WHAT TO WORK ON: Filter task. Return each line of the material that holds the string "domino".

SUPPLIED INFORMATION:
- - - - -
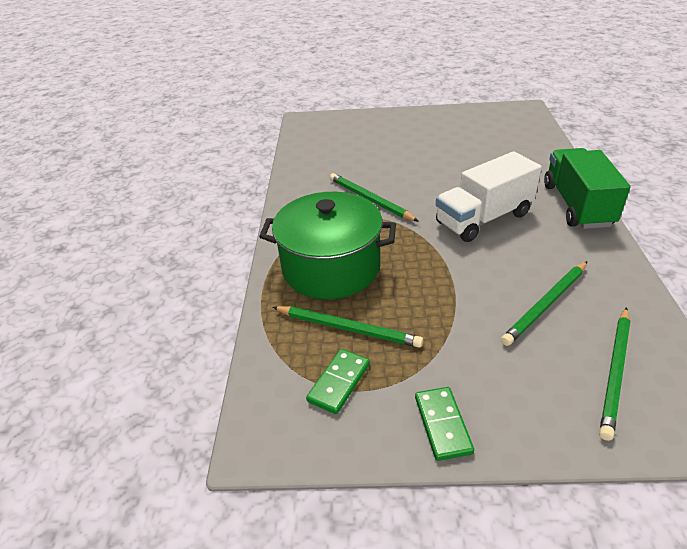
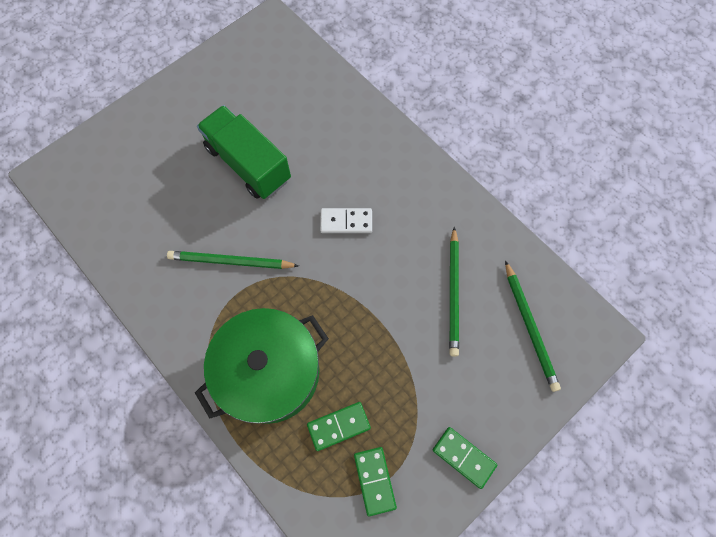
camera: 45 degrees left, 30 degrees up
(348, 328) = (339, 426): green pencil -> green domino
(484, 218) = (346, 222): white truck -> white domino
(577, 205) = (405, 154): green truck -> green truck (248, 164)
- - - - -
RESPONSE TO THE TASK:
(348, 328) = (339, 426): green pencil -> green domino
(484, 218) = (346, 222): white truck -> white domino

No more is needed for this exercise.